START Records shown

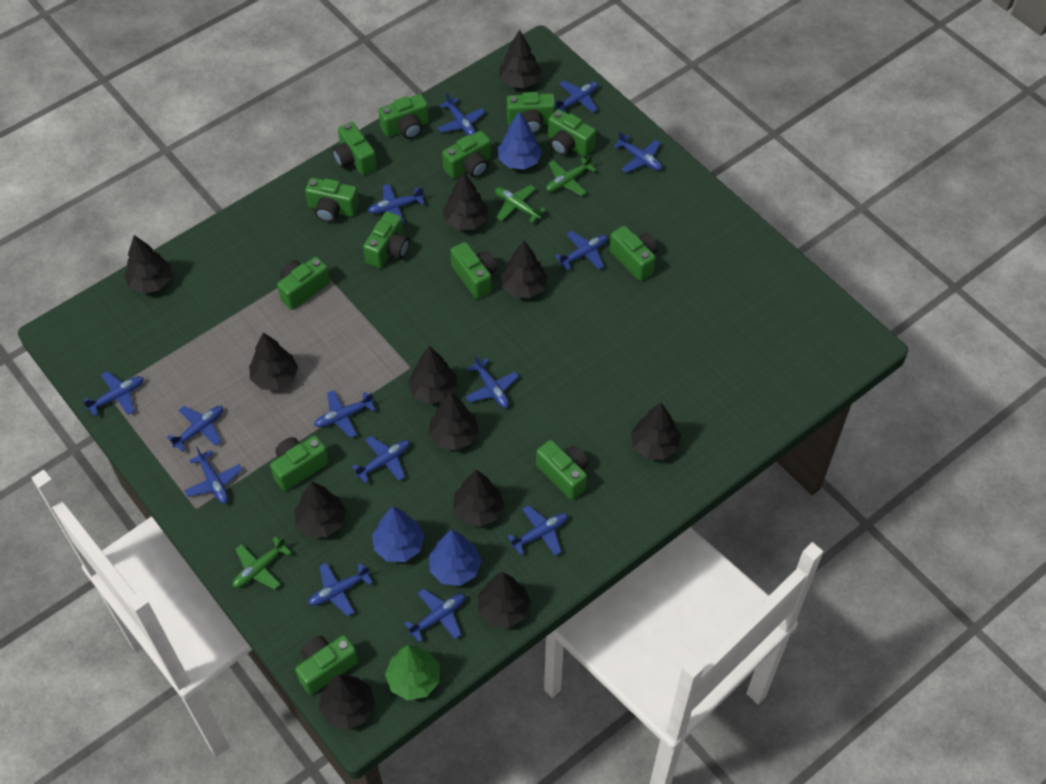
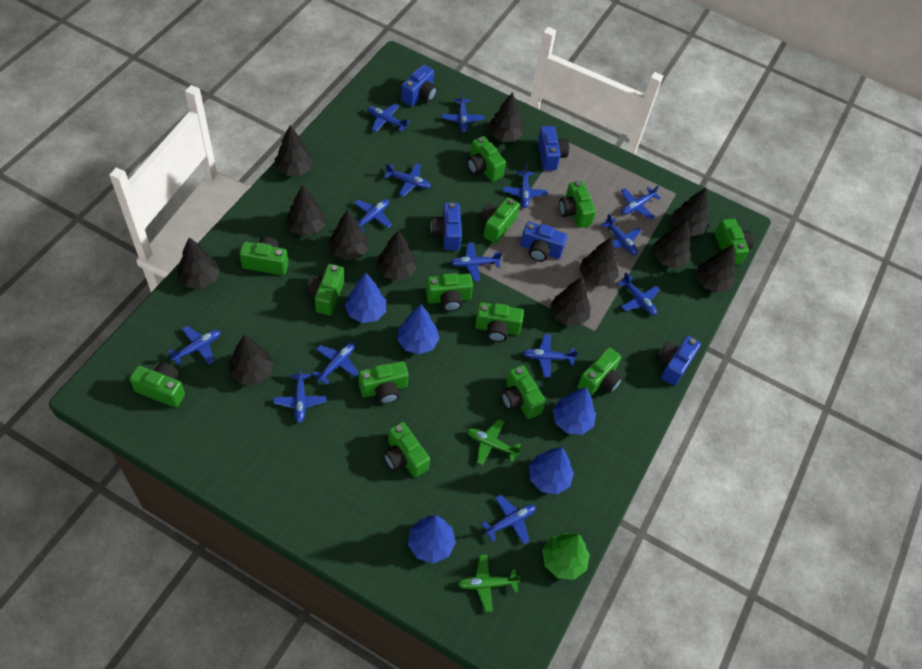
blue camera: 0 -> 5
blue tree: 3 -> 5
green plane: 3 -> 2

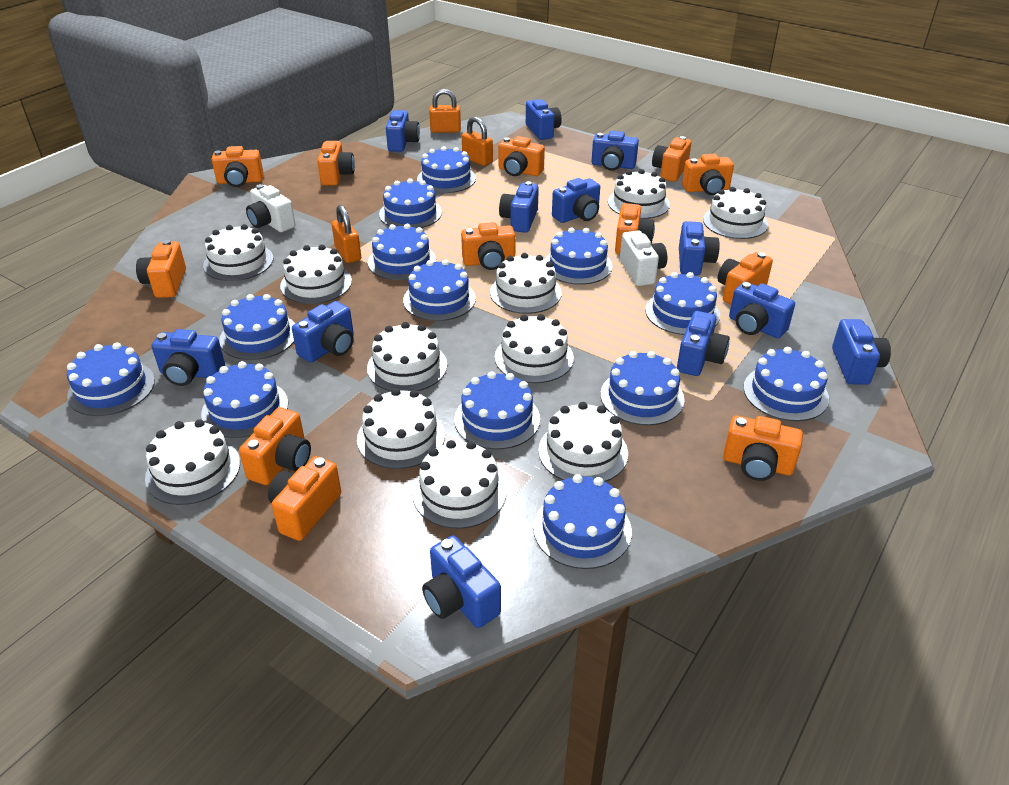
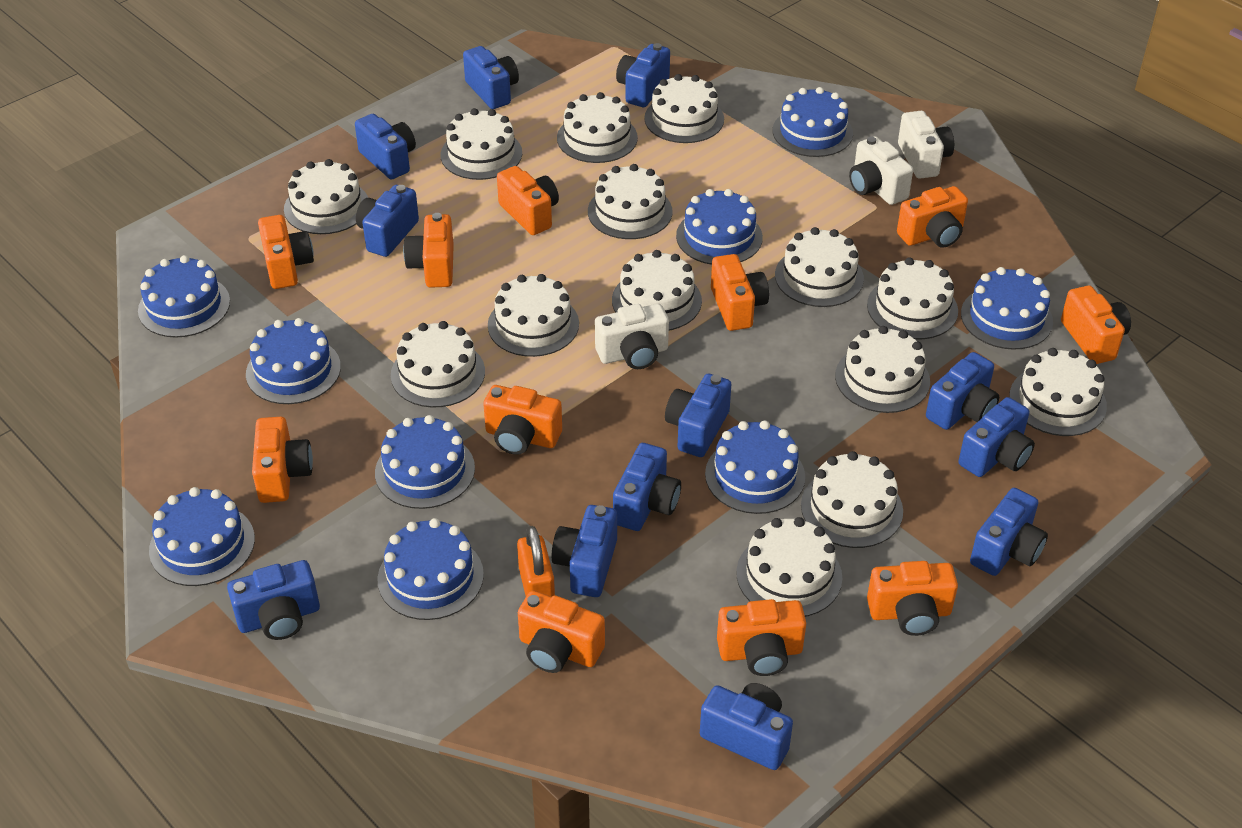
blue cake: 13 -> 9
orange camera: 12 -> 11
orange padlock: 3 -> 1
white cake: 11 -> 14
white camera: 2 -> 3

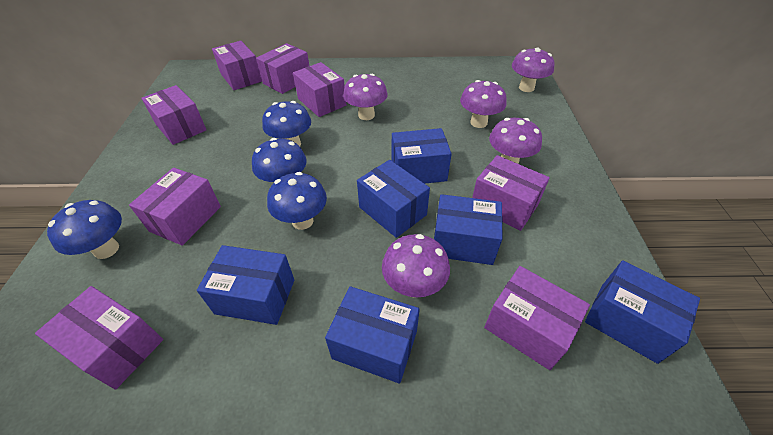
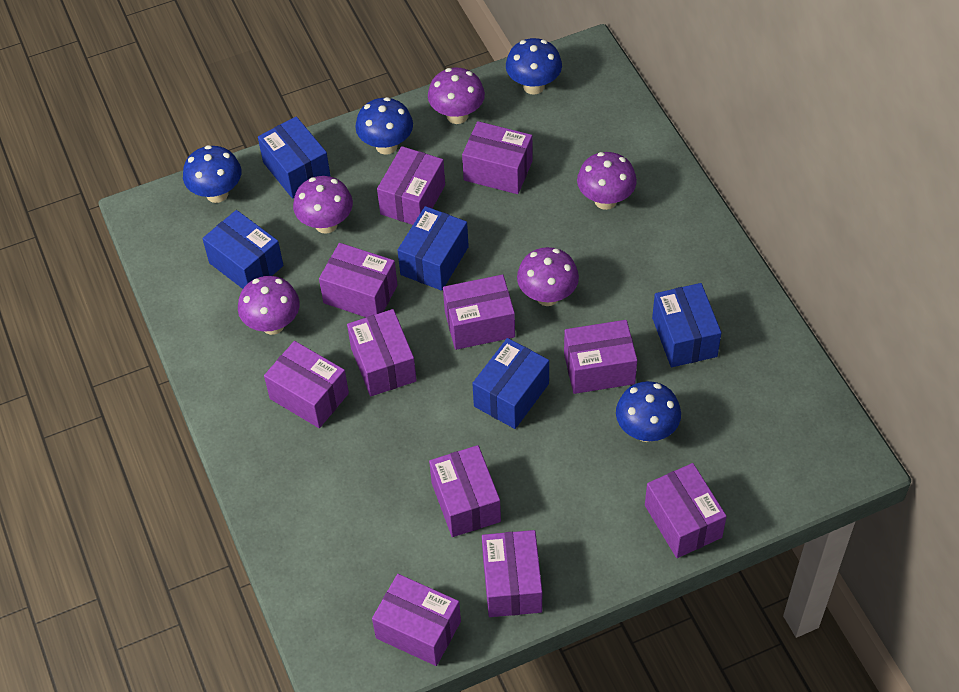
blue box: 6 -> 5
purple box: 8 -> 11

END Records shown

Give the count of lines in the data shown above that contain "camera", and nothing else.

» **Output of the exercise**: 3